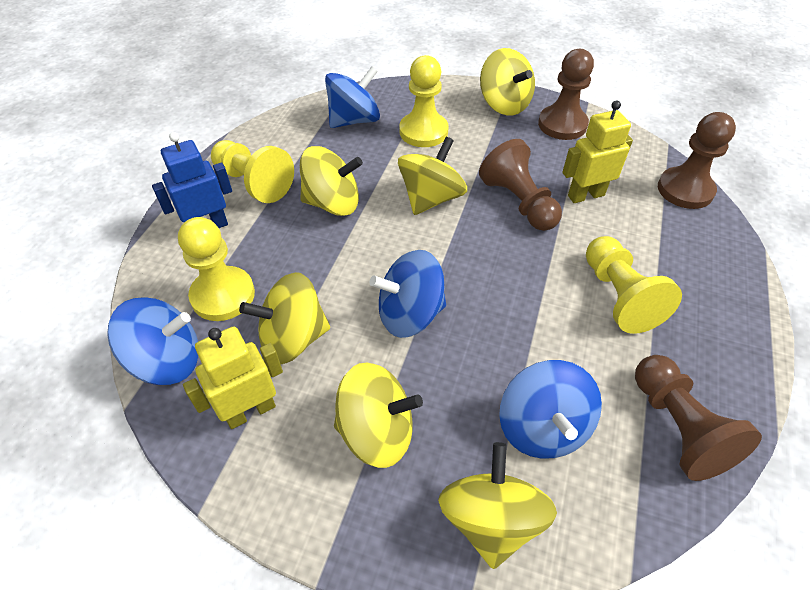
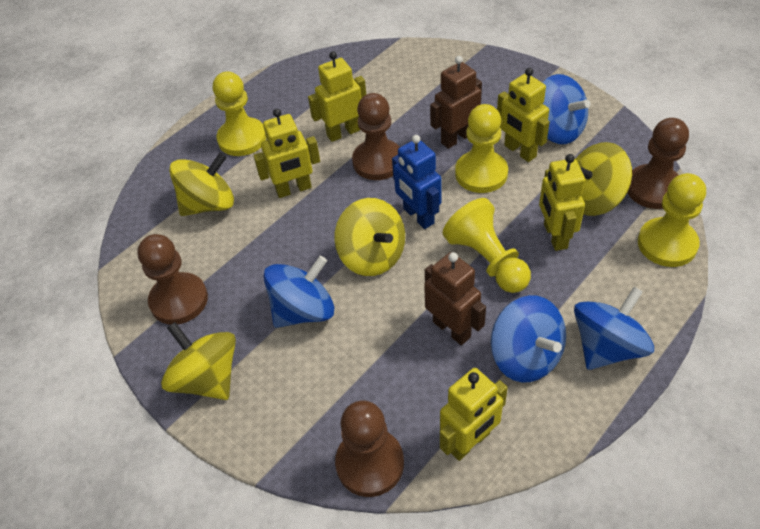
brown robot: 0 -> 2
yellow robot: 2 -> 5
yellow spinning top: 6 -> 4

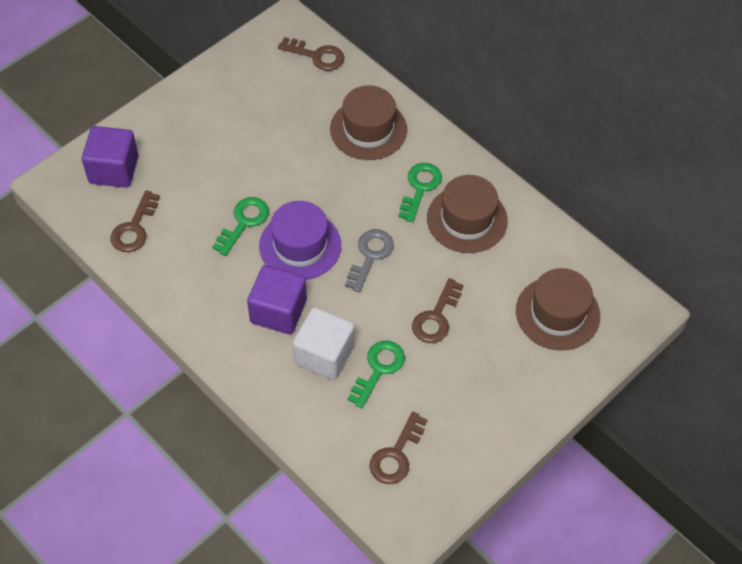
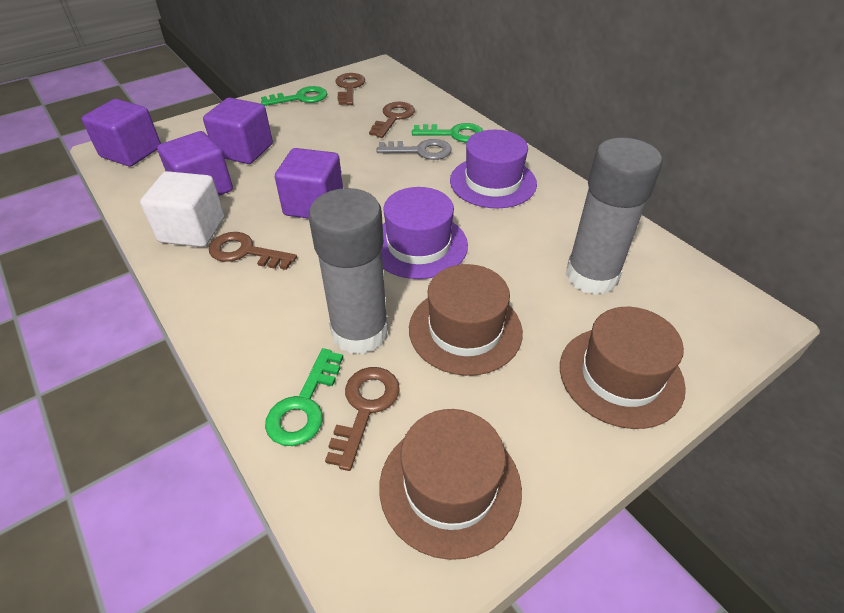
grey glue stick: 0 -> 2
purple cube: 2 -> 4
purple hat: 1 -> 2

[Problem statement]: Wherever the string "yellow" appears in the records, copy the whole line.

[Output of the exercise]:
yellow robot: 2 -> 5
yellow spinning top: 6 -> 4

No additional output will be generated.